*YOUR OBJECTIVE:*
An exact copy of every entry is needed, without any of the pictures.

Before and after coordinates:
◇ ◇ ◇ ◇ ◇ ◇ ◇
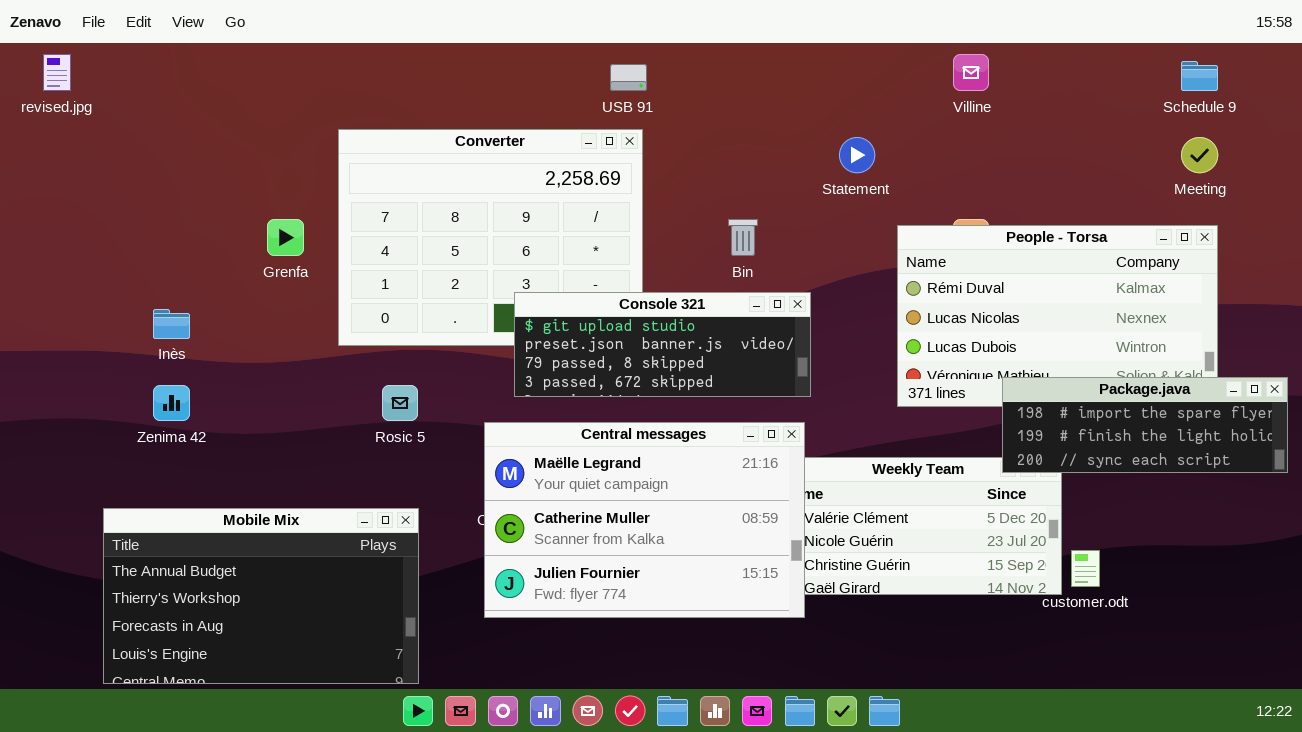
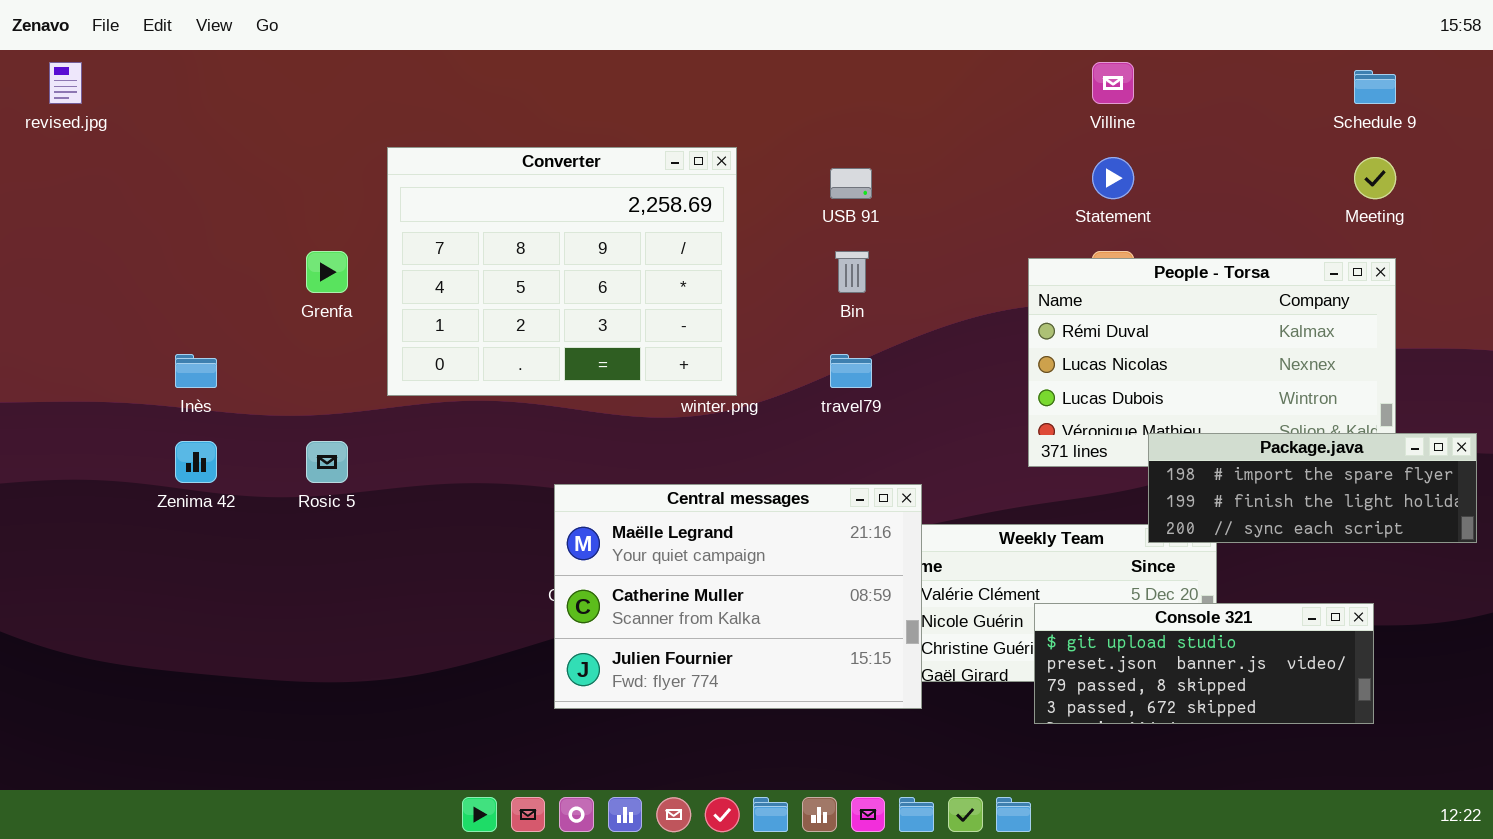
USB 91: [610,64,647,91] -> [830,168,872,199], moved
Statement: [839,137,875,173] -> [1092,157,1134,199], moved
Console 321: [514,292,811,397] -> [1034,603,1374,724], moved
Rosic 5: [382,385,418,421] -> [306,441,348,483], moved
Mobile Mix: [103,508,419,684] -> none, closed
◇ ◇ ◇ ◇ ◇ ◇ ◇
*EXERCISE RESULT:*
USB 91: [610,64,647,91] -> [830,168,872,199], moved
Statement: [839,137,875,173] -> [1092,157,1134,199], moved
Console 321: [514,292,811,397] -> [1034,603,1374,724], moved
Rosic 5: [382,385,418,421] -> [306,441,348,483], moved
Mobile Mix: [103,508,419,684] -> none, closed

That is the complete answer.